- _Listed entries_:
■ ■ ■ ■

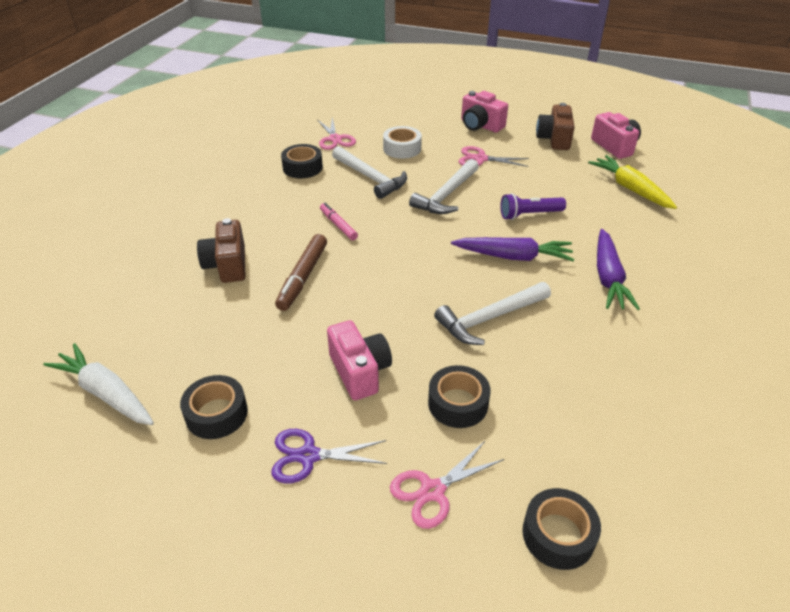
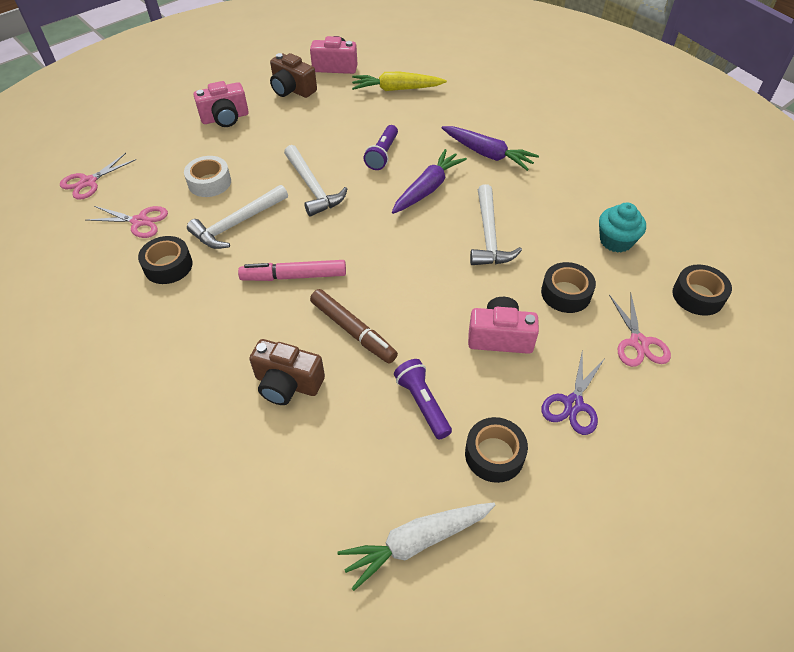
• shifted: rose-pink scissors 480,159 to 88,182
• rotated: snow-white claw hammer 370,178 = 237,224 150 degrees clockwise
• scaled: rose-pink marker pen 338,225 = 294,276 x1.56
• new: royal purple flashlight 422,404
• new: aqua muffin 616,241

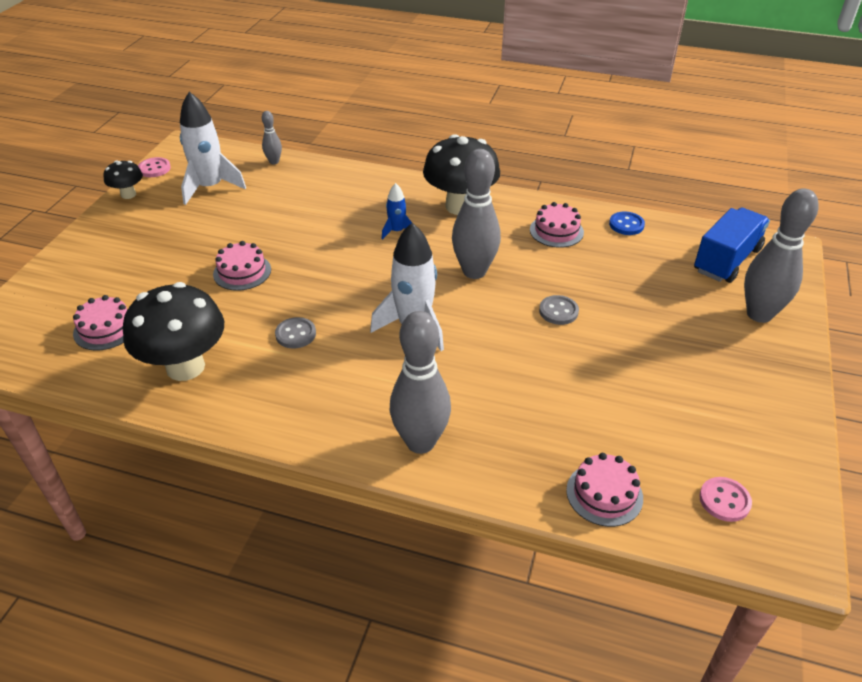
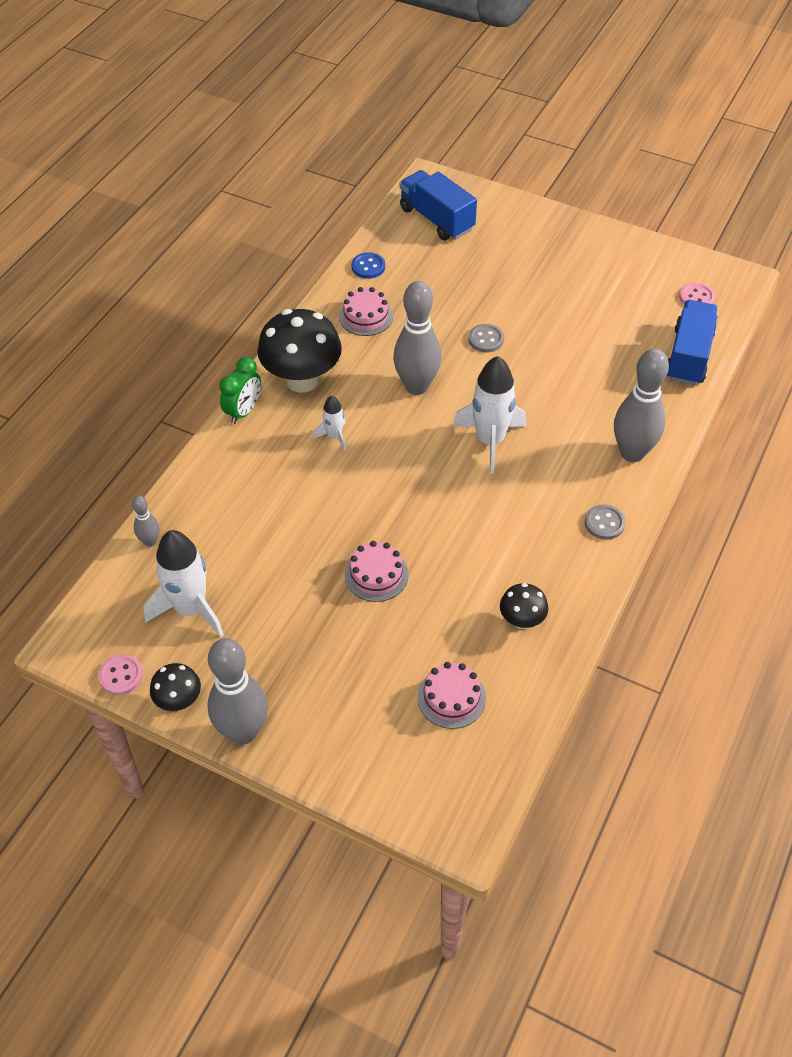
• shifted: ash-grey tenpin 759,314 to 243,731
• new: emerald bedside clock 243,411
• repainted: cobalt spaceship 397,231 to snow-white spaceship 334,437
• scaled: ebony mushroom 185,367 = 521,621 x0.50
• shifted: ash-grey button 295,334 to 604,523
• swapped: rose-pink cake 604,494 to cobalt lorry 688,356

■ ■ ■ ■

- _Exercise aim_: Repeat every entry above exactly; images stay out of the copy.

- _The completed task_:
• shifted: rose-pink scissors 480,159 to 88,182
• rotated: snow-white claw hammer 370,178 = 237,224 150 degrees clockwise
• scaled: rose-pink marker pen 338,225 = 294,276 x1.56
• new: royal purple flashlight 422,404
• new: aqua muffin 616,241

• shifted: ash-grey tenpin 759,314 to 243,731
• new: emerald bedside clock 243,411
• repainted: cobalt spaceship 397,231 to snow-white spaceship 334,437
• scaled: ebony mushroom 185,367 = 521,621 x0.50
• shifted: ash-grey button 295,334 to 604,523
• swapped: rose-pink cake 604,494 to cobalt lorry 688,356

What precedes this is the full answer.